» **RECORDS SHOWN**
____
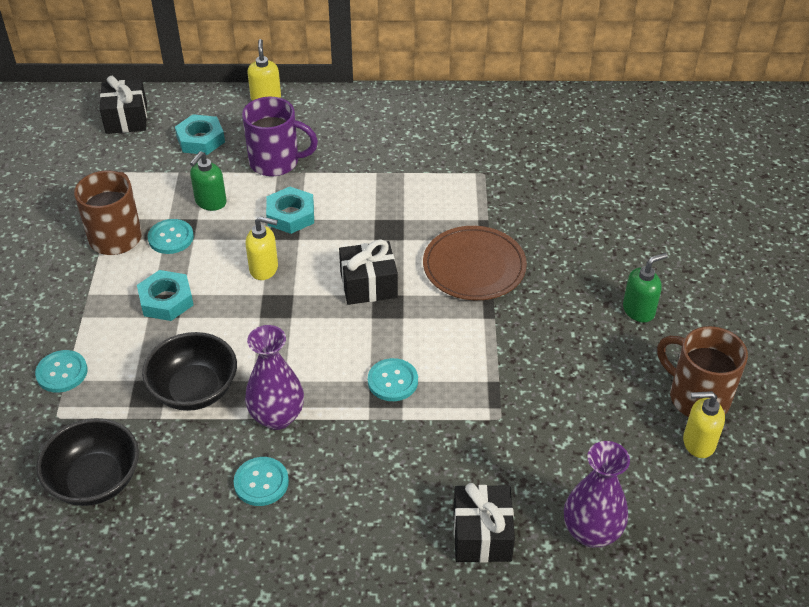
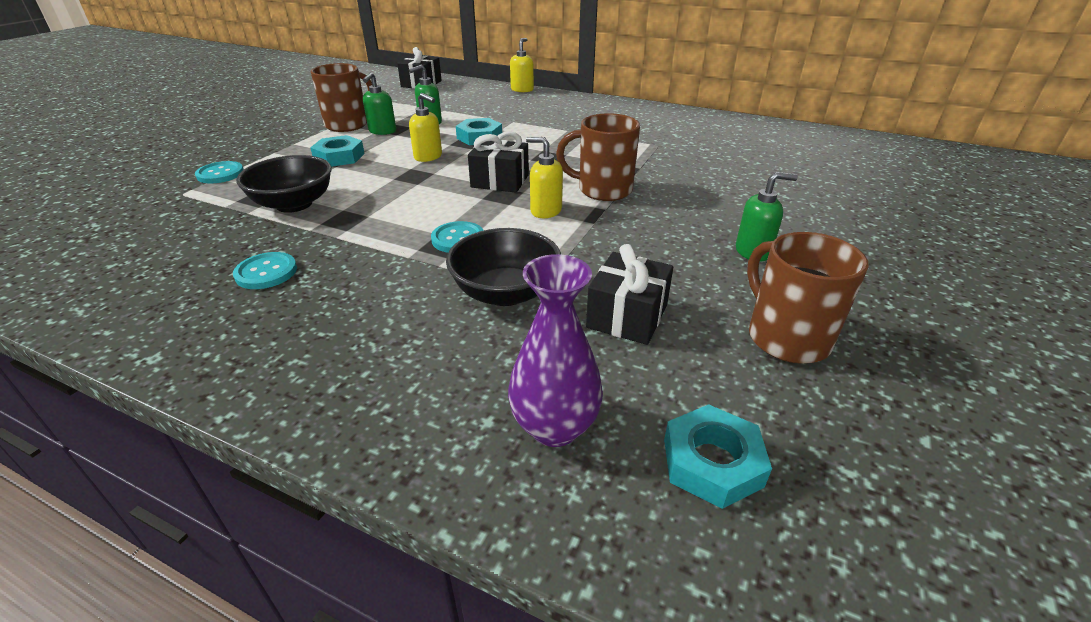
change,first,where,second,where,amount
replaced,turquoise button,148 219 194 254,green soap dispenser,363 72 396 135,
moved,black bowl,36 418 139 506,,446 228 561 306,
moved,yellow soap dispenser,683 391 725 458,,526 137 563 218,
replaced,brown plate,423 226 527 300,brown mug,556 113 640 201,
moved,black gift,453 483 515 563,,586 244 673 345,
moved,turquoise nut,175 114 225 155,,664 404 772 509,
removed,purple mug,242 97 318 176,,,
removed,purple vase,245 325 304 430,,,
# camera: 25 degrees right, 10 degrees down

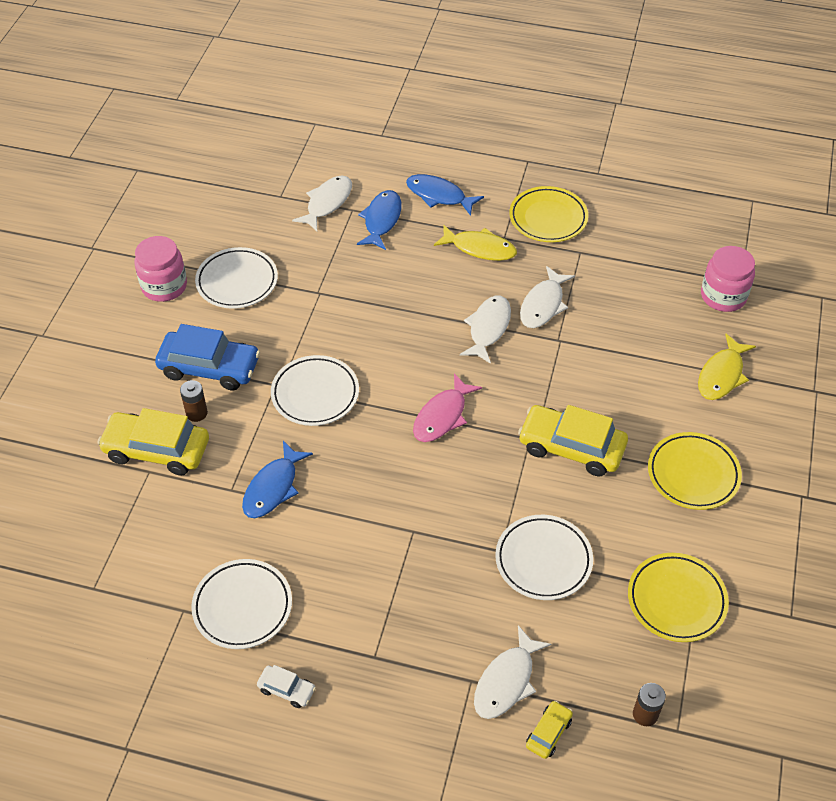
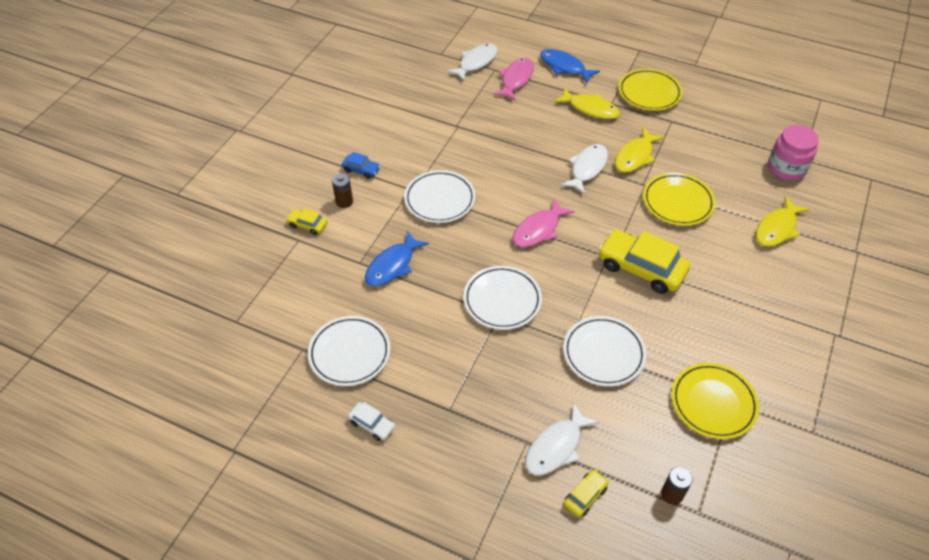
change,first,where,second,where,amount
resized,yellow car,97 408 209 476,,286 208 327 235,x0.48
resized,blue car,155 324 260 391,,342 152 380 179,x0.48
moved,white plate,195 247 278 309,,463 266 542 330,
recoloured,blue fish,357 190 402 250,pink fish,493 58 534 101,
recoloured,white fish,520 266 575 328,yellow fish,615 127 665 173,
moved,yellow plate,648 432 742 510,,643 173 716 226,
removed,pink jar,134 236 187 302,,,
# camera: 10 degrees right, 0 degrees up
____
» **TO DO**
Go through the records above and, whenever a line includes the word "right", copy it.

» **SOLUTION TO THIS PROBLEM**
# camera: 25 degrees right, 10 degrees down
# camera: 10 degrees right, 0 degrees up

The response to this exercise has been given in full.